• _DATA EXCERPT_
- - - - - - -
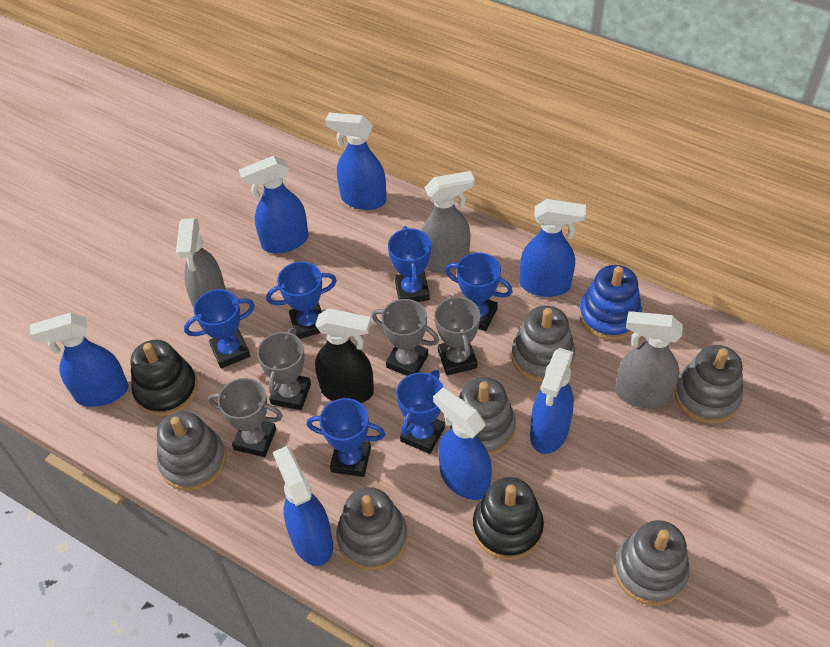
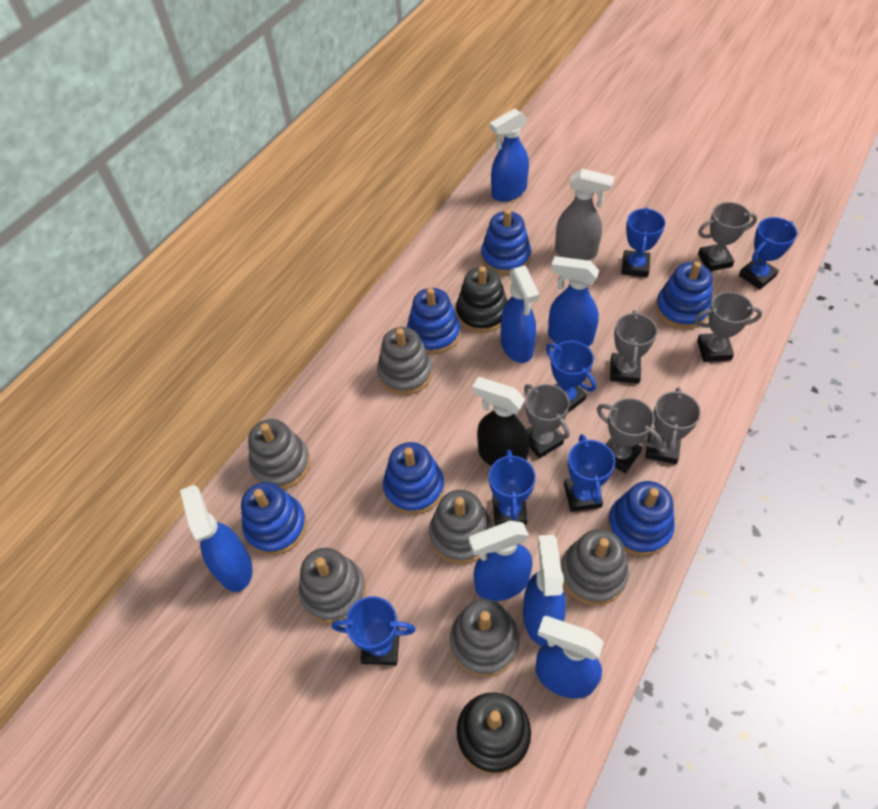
blue stacking toy: 1 -> 6
grey spray bottle: 3 -> 1
grey trophy: 4 -> 6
- - - - - - -
• _YOUR TASK_
The listing above, line by line: print it exactly, but not its pictures.

• _RESULT_
blue stacking toy: 1 -> 6
grey spray bottle: 3 -> 1
grey trophy: 4 -> 6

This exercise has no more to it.